# EXERCISE BRIEF
Where does "tile" appear in the data? Return each line that holds it.

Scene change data
******

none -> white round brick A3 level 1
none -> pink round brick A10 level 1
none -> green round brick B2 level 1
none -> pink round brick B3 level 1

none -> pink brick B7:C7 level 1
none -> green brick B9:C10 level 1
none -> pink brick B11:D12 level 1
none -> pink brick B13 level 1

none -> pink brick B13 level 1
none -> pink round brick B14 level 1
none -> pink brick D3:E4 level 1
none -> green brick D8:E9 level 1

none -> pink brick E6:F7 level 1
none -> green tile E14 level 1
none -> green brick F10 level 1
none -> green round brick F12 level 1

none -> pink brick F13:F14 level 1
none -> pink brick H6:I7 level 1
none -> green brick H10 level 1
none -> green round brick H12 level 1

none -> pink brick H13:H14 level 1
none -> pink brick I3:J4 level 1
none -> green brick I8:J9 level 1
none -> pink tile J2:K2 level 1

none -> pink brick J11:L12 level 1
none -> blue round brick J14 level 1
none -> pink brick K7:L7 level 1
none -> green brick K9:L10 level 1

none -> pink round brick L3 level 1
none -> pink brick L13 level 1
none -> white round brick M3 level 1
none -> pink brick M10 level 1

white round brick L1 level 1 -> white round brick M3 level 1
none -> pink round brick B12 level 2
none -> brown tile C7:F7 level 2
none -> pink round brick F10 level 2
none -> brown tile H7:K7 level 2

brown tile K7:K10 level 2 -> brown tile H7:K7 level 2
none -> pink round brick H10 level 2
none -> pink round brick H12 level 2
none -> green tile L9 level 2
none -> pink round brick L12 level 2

******

# EXERCISE SOLUTION
none -> green tile E14 level 1
none -> pink tile J2:K2 level 1
none -> brown tile C7:F7 level 2
none -> brown tile H7:K7 level 2
brown tile K7:K10 level 2 -> brown tile H7:K7 level 2
none -> green tile L9 level 2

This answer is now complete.